• **REQUIRED ACTION**
Lines holding the string "none" in the listing below are to be copied.

• **INPUT DATA**
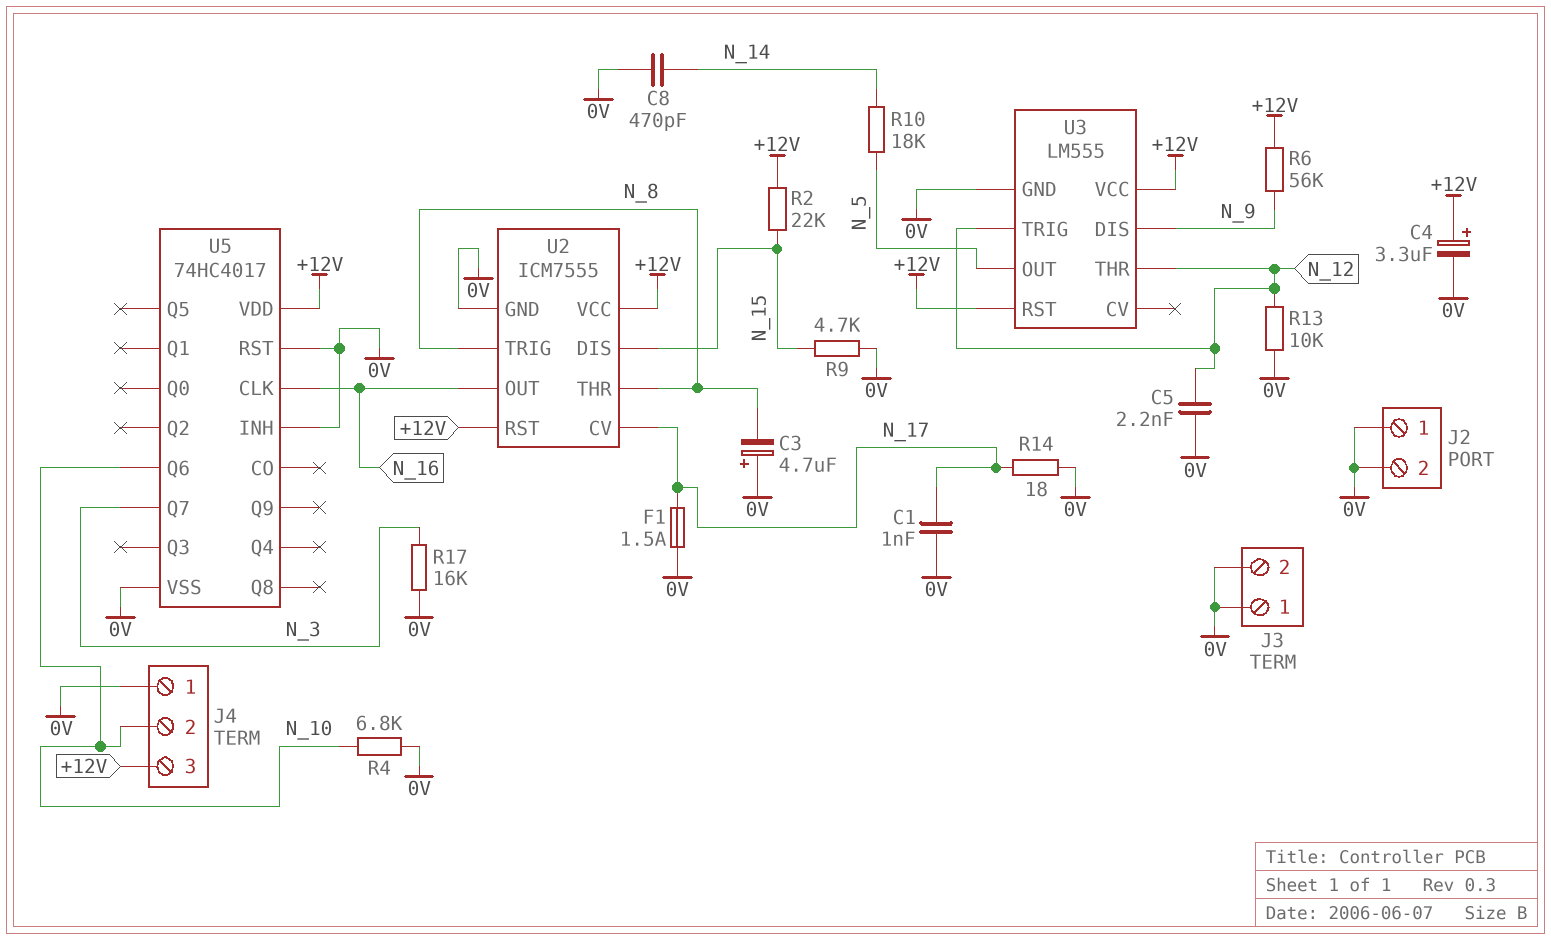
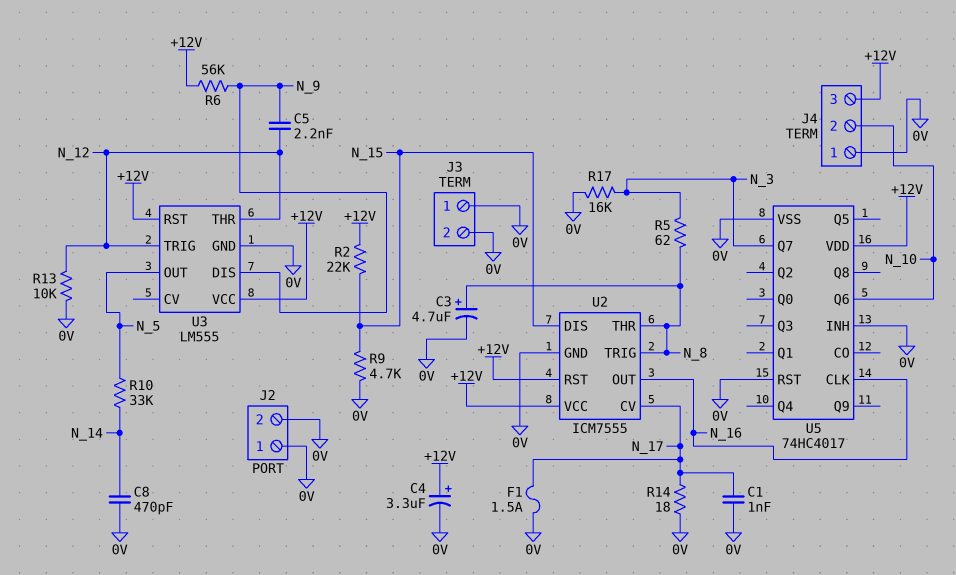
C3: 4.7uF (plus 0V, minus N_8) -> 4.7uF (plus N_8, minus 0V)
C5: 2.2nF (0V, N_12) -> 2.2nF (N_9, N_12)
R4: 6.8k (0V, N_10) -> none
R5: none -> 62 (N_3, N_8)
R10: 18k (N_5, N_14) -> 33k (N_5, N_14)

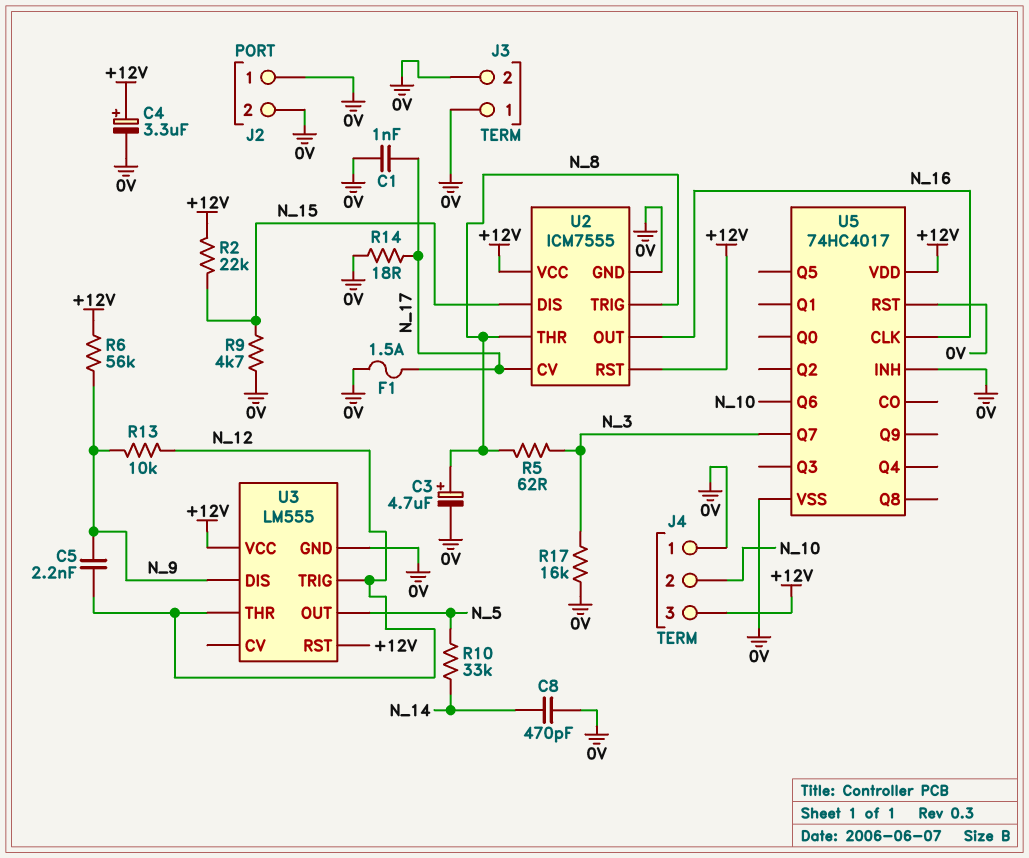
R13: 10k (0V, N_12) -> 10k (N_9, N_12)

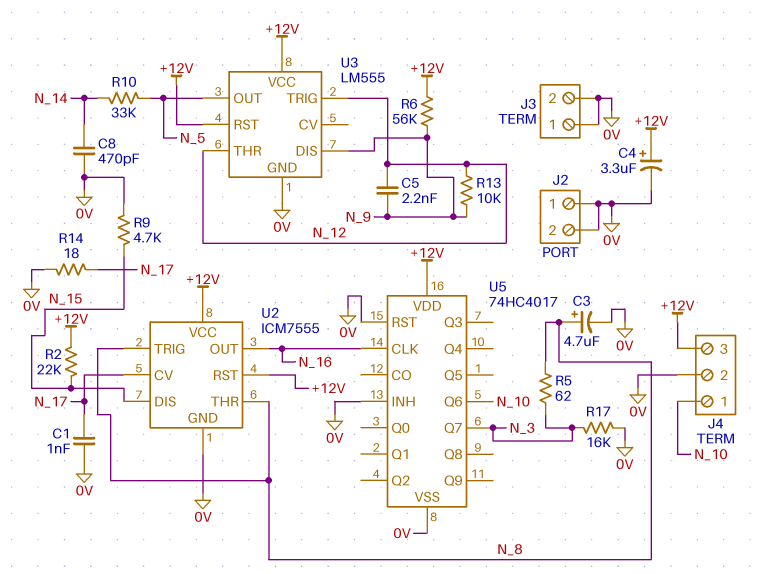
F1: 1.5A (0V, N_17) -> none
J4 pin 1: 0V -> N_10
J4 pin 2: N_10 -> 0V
* * *
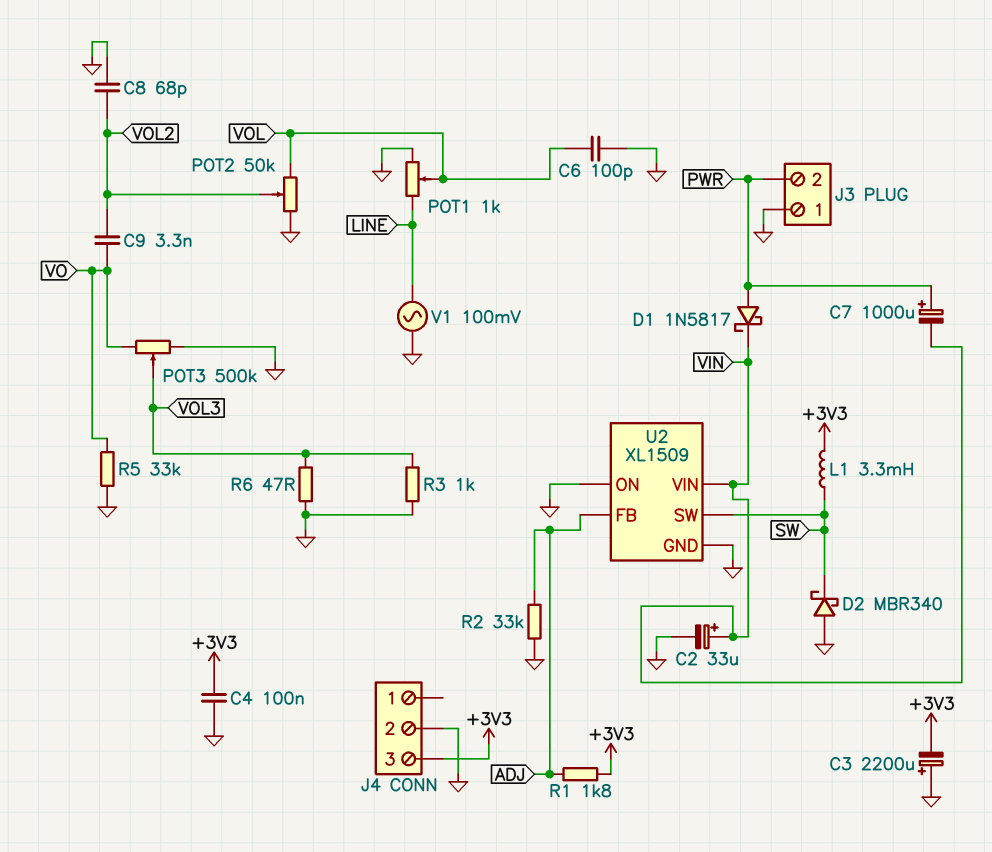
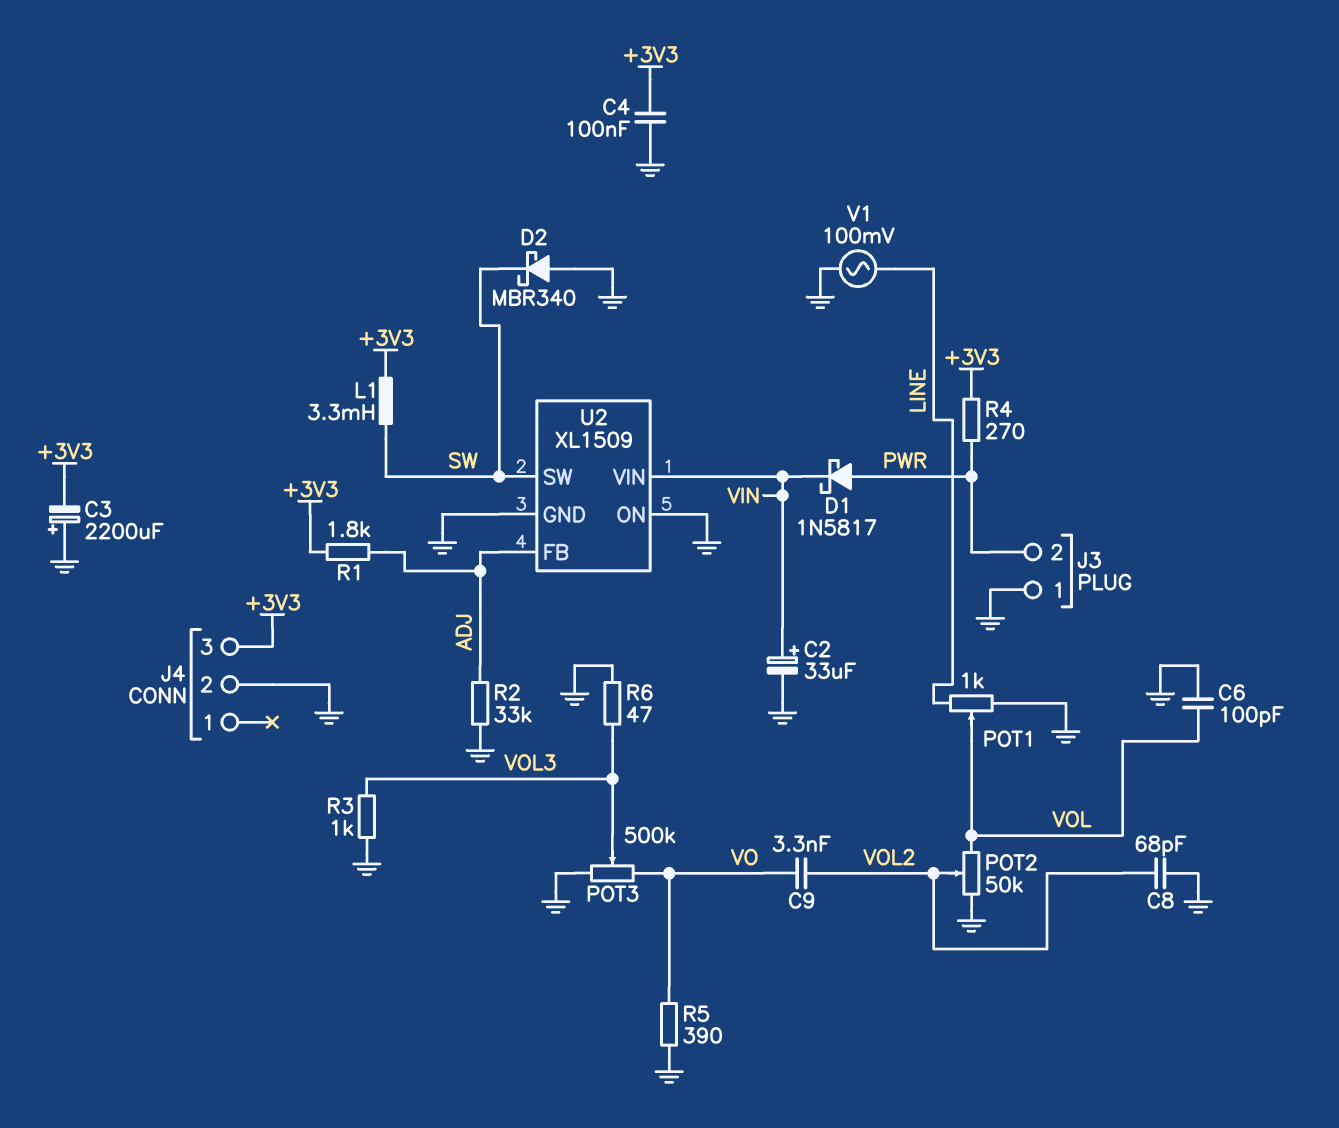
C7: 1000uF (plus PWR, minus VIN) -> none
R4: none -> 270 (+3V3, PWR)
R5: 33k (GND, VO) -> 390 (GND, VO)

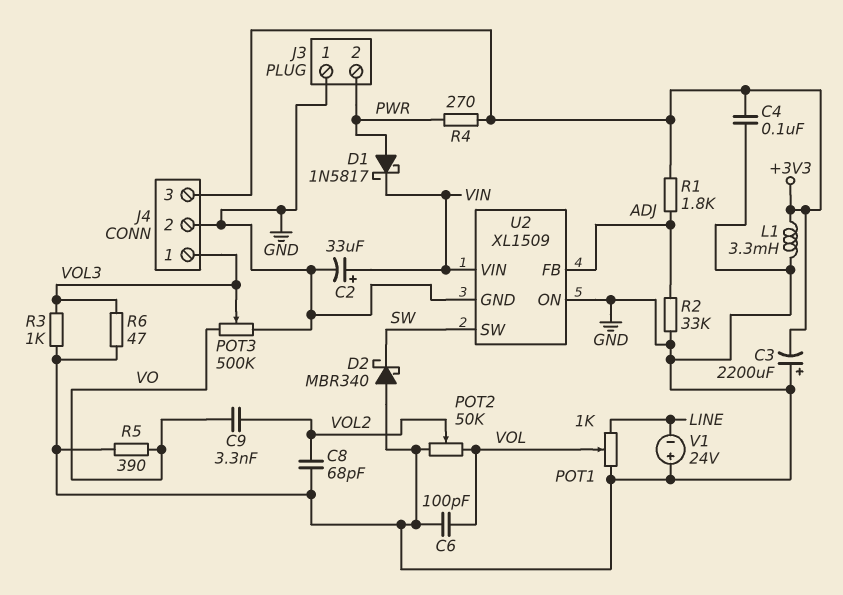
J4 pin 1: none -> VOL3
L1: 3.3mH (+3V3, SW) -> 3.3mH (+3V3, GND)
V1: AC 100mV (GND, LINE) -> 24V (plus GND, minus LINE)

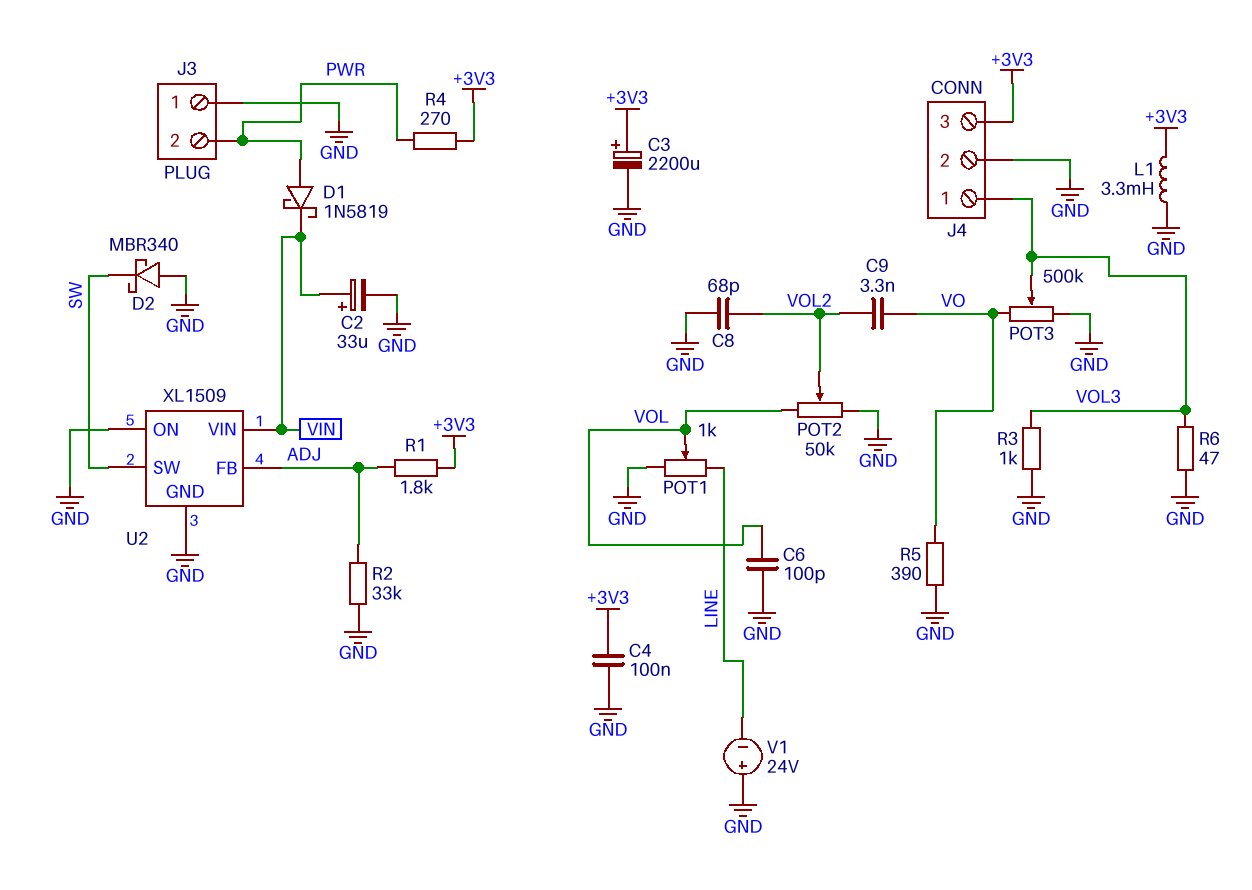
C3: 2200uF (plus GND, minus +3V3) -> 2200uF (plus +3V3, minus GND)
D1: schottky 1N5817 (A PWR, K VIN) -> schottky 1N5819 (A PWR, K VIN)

• **SOLUTION FOR THIS TASK**
R4: 6.8k (0V, N_10) -> none
R5: none -> 62 (N_3, N_8)
F1: 1.5A (0V, N_17) -> none
C7: 1000uF (plus PWR, minus VIN) -> none
R4: none -> 270 (+3V3, PWR)
J4 pin 1: none -> VOL3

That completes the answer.